About this exercise: In the entries that follow, find the line containing "V2: 3.3V (plus"; from there, copy every line exactly through the line containing "BAT1: 3V (plus +12V, minus".

****************************************

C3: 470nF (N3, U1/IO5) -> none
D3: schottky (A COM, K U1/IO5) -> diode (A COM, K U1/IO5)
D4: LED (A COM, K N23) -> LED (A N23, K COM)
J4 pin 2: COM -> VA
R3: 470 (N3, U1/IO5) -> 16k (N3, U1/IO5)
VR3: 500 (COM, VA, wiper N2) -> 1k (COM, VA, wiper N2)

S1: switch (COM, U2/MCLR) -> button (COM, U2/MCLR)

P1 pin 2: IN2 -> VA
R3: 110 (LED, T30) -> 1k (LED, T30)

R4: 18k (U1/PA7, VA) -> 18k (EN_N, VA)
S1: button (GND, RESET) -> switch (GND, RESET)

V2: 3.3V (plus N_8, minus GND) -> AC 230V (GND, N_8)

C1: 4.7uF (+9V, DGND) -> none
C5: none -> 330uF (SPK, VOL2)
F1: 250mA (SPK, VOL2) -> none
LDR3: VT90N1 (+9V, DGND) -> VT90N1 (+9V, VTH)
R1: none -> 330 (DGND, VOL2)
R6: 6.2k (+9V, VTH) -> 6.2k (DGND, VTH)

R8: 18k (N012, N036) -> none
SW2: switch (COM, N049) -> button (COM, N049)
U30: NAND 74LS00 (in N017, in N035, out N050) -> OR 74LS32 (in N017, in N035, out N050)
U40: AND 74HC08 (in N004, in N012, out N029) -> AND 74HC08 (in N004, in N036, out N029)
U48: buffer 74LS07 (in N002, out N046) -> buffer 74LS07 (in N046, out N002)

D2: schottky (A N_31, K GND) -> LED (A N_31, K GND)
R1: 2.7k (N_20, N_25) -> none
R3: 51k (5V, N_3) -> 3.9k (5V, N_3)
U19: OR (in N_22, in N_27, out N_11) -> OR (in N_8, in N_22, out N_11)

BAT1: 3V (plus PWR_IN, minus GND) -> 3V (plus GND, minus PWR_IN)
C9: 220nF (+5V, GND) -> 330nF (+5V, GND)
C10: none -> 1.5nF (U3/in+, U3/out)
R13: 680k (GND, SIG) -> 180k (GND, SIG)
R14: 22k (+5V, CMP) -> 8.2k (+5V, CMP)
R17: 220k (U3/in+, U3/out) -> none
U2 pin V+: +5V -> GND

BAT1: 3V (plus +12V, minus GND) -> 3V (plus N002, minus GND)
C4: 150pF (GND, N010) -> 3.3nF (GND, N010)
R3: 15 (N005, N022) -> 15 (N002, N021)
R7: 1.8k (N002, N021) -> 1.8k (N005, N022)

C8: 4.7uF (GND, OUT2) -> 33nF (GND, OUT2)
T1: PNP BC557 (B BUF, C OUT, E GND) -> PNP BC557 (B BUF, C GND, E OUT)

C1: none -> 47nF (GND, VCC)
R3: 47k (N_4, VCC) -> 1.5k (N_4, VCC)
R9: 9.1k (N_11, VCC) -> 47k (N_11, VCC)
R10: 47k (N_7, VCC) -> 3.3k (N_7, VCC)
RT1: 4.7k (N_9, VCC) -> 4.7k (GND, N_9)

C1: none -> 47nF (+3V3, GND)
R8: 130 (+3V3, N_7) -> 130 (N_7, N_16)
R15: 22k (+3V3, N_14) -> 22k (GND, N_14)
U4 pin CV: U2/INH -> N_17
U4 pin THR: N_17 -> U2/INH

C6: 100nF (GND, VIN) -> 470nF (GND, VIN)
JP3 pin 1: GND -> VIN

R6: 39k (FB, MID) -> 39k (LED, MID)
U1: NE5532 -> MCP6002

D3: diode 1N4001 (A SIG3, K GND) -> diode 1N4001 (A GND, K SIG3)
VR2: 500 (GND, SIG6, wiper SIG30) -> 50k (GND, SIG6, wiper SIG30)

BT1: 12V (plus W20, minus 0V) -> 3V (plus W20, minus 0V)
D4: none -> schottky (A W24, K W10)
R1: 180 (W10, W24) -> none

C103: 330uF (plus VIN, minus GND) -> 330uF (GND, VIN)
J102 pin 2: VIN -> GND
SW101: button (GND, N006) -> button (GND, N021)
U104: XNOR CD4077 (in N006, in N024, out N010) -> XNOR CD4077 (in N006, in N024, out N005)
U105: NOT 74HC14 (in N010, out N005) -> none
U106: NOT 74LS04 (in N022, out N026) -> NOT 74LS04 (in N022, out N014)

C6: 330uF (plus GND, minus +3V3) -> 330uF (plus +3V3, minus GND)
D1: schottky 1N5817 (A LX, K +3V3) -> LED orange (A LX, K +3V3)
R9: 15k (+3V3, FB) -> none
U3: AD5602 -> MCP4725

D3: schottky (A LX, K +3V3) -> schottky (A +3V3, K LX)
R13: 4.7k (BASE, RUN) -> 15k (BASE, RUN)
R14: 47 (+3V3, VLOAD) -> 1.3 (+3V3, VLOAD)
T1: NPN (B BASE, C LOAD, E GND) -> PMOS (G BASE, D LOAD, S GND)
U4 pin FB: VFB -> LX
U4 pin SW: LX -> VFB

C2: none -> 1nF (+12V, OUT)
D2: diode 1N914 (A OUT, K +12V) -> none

****************************************

Task response:
V2: 3.3V (plus N_8, minus GND) -> AC 230V (GND, N_8)

C1: 4.7uF (+9V, DGND) -> none
C5: none -> 330uF (SPK, VOL2)
F1: 250mA (SPK, VOL2) -> none
LDR3: VT90N1 (+9V, DGND) -> VT90N1 (+9V, VTH)
R1: none -> 330 (DGND, VOL2)
R6: 6.2k (+9V, VTH) -> 6.2k (DGND, VTH)

R8: 18k (N012, N036) -> none
SW2: switch (COM, N049) -> button (COM, N049)
U30: NAND 74LS00 (in N017, in N035, out N050) -> OR 74LS32 (in N017, in N035, out N050)
U40: AND 74HC08 (in N004, in N012, out N029) -> AND 74HC08 (in N004, in N036, out N029)
U48: buffer 74LS07 (in N002, out N046) -> buffer 74LS07 (in N046, out N002)

D2: schottky (A N_31, K GND) -> LED (A N_31, K GND)
R1: 2.7k (N_20, N_25) -> none
R3: 51k (5V, N_3) -> 3.9k (5V, N_3)
U19: OR (in N_22, in N_27, out N_11) -> OR (in N_8, in N_22, out N_11)

BAT1: 3V (plus PWR_IN, minus GND) -> 3V (plus GND, minus PWR_IN)
C9: 220nF (+5V, GND) -> 330nF (+5V, GND)
C10: none -> 1.5nF (U3/in+, U3/out)
R13: 680k (GND, SIG) -> 180k (GND, SIG)
R14: 22k (+5V, CMP) -> 8.2k (+5V, CMP)
R17: 220k (U3/in+, U3/out) -> none
U2 pin V+: +5V -> GND

BAT1: 3V (plus +12V, minus GND) -> 3V (plus N002, minus GND)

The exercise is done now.